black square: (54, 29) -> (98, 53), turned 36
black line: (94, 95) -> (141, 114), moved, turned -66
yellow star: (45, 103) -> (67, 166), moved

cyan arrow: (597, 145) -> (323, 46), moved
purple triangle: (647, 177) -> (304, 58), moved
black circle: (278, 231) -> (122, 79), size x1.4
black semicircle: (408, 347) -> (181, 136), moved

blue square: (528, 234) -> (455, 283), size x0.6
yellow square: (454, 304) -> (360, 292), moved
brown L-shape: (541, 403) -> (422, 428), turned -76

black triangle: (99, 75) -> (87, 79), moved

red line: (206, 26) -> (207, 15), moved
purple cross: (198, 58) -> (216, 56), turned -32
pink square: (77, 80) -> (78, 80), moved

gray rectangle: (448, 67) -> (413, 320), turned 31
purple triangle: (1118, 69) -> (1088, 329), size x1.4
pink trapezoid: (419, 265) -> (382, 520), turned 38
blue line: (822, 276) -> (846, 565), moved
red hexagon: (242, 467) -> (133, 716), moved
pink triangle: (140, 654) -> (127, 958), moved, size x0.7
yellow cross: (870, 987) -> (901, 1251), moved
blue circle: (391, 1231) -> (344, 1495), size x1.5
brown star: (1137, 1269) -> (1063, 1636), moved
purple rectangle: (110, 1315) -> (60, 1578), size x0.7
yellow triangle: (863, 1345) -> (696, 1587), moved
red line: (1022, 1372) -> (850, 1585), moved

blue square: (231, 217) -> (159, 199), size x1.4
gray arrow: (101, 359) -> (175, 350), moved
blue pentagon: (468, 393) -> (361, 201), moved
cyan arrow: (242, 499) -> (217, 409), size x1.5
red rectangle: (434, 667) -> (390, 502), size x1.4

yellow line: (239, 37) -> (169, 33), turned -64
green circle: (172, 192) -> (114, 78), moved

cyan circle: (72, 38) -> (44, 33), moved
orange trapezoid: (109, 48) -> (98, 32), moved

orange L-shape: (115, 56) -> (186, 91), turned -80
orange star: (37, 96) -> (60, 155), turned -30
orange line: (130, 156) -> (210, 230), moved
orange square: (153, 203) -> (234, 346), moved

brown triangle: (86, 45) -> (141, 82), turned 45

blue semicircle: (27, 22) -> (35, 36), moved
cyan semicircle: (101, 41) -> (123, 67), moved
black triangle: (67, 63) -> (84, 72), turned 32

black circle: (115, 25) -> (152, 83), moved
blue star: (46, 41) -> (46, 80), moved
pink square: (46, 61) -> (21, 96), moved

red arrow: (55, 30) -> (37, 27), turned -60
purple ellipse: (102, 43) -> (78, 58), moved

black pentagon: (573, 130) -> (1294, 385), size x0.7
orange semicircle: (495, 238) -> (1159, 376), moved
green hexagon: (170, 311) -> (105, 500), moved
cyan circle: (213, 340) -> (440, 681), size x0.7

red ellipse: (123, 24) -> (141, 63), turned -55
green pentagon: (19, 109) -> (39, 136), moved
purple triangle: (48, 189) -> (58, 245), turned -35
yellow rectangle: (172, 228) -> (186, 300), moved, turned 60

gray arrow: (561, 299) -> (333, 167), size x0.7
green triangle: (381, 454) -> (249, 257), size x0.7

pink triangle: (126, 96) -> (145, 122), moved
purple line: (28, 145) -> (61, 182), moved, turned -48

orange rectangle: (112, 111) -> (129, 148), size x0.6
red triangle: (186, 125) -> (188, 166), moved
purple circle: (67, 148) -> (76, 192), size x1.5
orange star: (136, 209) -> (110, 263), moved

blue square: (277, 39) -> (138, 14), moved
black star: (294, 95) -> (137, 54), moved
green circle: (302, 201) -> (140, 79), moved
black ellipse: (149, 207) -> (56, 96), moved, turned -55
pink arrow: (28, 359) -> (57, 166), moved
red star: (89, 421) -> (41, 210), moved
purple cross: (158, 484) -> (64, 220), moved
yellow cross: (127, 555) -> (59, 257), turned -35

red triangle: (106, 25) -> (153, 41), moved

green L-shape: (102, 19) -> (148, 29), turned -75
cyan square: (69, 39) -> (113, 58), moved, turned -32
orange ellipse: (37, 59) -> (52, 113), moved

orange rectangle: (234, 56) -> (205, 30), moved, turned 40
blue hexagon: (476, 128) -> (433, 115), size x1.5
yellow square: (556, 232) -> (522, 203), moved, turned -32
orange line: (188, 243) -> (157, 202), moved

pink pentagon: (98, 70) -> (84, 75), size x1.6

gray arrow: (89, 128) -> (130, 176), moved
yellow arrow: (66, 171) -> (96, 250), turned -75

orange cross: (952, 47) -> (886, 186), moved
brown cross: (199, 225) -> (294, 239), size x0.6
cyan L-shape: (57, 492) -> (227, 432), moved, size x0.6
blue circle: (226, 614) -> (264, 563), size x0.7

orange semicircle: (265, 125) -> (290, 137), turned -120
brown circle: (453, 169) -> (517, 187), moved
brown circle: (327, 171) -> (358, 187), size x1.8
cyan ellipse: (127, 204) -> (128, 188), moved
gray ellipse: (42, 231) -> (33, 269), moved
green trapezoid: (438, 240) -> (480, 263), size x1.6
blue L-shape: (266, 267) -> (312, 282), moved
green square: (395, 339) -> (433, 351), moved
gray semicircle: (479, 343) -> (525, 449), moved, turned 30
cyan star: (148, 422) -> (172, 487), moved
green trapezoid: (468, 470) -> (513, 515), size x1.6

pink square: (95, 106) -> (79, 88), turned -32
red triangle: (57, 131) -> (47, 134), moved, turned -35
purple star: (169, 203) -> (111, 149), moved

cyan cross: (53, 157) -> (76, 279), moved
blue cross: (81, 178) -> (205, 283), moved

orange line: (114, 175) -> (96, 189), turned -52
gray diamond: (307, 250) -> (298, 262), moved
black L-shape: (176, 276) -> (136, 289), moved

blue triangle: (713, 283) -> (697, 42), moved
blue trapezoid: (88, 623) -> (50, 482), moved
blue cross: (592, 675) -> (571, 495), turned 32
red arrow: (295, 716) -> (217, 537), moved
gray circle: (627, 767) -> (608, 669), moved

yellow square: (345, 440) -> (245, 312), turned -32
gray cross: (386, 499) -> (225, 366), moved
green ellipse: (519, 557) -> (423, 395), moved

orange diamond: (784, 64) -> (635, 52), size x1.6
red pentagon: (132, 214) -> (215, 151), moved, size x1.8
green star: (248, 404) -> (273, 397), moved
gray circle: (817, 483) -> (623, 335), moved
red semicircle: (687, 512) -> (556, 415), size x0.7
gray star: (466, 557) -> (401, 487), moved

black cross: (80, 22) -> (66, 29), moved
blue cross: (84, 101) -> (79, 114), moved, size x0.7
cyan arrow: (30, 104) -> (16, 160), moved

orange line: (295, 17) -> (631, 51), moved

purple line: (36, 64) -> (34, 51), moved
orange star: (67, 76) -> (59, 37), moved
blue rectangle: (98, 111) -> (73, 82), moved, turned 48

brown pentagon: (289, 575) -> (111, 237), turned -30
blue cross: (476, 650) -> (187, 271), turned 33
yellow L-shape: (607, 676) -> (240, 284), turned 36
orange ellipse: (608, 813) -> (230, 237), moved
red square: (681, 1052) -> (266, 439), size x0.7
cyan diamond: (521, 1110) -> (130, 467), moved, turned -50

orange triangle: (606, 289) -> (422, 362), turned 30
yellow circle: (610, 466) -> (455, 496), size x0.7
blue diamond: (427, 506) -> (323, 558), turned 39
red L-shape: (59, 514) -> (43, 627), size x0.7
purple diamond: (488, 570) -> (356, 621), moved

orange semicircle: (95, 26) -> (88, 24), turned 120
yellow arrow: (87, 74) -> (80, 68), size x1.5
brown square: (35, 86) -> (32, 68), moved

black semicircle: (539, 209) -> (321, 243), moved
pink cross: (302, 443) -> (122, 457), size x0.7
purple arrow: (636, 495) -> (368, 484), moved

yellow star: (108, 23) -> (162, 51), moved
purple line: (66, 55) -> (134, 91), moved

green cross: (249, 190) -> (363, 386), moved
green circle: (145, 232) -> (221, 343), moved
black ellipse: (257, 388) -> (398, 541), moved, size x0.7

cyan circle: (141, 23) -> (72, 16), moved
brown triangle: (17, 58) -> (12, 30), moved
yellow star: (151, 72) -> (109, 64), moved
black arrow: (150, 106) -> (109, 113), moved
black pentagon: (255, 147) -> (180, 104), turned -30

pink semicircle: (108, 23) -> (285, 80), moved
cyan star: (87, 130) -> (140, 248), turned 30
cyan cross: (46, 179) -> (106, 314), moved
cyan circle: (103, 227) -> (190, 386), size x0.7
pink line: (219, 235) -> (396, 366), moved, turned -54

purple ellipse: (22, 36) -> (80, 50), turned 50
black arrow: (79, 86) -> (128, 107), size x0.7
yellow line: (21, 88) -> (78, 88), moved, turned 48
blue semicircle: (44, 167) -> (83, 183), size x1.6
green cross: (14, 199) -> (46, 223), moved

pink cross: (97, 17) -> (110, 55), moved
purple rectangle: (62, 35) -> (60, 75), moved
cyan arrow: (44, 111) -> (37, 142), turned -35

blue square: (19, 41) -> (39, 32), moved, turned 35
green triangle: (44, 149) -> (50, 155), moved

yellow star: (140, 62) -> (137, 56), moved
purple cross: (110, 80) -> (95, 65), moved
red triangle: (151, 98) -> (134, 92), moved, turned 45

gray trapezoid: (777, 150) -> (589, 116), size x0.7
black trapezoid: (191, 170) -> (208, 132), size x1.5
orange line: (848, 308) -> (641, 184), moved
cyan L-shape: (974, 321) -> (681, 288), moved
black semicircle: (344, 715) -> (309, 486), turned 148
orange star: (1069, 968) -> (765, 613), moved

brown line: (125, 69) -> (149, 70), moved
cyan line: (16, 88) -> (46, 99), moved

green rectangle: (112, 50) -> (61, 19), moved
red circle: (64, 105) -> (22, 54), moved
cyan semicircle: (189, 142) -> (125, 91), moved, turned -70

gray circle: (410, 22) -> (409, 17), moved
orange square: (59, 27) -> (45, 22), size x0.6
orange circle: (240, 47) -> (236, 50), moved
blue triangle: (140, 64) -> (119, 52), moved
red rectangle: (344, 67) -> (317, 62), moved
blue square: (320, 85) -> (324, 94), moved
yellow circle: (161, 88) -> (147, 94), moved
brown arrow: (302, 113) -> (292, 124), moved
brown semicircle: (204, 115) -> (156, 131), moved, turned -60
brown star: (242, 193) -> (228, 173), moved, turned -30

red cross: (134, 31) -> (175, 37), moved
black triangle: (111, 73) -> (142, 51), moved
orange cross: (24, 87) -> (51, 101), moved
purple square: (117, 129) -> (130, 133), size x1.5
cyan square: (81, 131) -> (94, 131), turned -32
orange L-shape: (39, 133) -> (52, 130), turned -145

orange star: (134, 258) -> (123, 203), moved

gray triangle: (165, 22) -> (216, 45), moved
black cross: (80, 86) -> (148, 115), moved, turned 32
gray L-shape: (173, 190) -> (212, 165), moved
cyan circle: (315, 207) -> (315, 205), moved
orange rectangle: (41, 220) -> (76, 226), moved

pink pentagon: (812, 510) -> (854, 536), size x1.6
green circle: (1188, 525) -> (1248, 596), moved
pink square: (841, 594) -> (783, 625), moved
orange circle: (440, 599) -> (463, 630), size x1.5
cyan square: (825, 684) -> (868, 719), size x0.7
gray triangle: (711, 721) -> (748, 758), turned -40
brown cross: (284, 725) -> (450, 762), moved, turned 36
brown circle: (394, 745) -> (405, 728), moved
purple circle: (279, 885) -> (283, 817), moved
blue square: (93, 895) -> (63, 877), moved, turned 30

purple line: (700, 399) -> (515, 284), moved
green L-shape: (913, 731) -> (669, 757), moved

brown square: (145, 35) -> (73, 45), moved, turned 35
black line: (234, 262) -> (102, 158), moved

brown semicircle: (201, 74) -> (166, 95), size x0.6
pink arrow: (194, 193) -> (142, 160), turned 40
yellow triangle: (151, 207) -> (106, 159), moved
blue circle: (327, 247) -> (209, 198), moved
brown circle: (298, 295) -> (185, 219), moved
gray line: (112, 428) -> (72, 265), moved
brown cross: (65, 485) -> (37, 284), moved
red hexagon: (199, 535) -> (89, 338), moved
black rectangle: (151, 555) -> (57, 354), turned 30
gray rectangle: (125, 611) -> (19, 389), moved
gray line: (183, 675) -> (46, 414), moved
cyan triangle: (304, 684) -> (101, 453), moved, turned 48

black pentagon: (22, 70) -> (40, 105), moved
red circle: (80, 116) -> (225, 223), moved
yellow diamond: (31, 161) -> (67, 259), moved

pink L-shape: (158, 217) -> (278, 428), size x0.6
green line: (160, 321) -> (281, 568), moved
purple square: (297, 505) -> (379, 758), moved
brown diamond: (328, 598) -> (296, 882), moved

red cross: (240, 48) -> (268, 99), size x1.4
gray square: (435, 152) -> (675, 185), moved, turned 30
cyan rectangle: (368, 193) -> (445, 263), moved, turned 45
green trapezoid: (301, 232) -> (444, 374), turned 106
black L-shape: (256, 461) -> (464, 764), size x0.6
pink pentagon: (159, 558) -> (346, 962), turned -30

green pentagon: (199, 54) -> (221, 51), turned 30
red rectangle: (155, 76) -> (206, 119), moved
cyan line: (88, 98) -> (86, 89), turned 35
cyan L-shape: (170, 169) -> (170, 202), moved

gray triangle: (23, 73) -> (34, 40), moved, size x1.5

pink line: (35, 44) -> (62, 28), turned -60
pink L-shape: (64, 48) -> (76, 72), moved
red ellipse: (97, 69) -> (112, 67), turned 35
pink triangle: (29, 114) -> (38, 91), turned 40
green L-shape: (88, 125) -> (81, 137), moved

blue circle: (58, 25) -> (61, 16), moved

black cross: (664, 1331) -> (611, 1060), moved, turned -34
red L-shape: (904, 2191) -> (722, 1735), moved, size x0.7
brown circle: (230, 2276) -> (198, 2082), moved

**TASK OBJECTIVE:** Transcribe each line of the data above, unaltered, from the one where "blue square: (93, 895)" appears to the one where "black pentagon: (22, 70) -> (40, 105), moved" appears, inclusive of both.

**ANSWER TO THIS PROBLEM:**
blue square: (93, 895) -> (63, 877), moved, turned 30

purple line: (700, 399) -> (515, 284), moved
green L-shape: (913, 731) -> (669, 757), moved

brown square: (145, 35) -> (73, 45), moved, turned 35
black line: (234, 262) -> (102, 158), moved

brown semicircle: (201, 74) -> (166, 95), size x0.6
pink arrow: (194, 193) -> (142, 160), turned 40
yellow triangle: (151, 207) -> (106, 159), moved
blue circle: (327, 247) -> (209, 198), moved
brown circle: (298, 295) -> (185, 219), moved
gray line: (112, 428) -> (72, 265), moved
brown cross: (65, 485) -> (37, 284), moved
red hexagon: (199, 535) -> (89, 338), moved
black rectangle: (151, 555) -> (57, 354), turned 30
gray rectangle: (125, 611) -> (19, 389), moved
gray line: (183, 675) -> (46, 414), moved
cyan triangle: (304, 684) -> (101, 453), moved, turned 48

black pentagon: (22, 70) -> (40, 105), moved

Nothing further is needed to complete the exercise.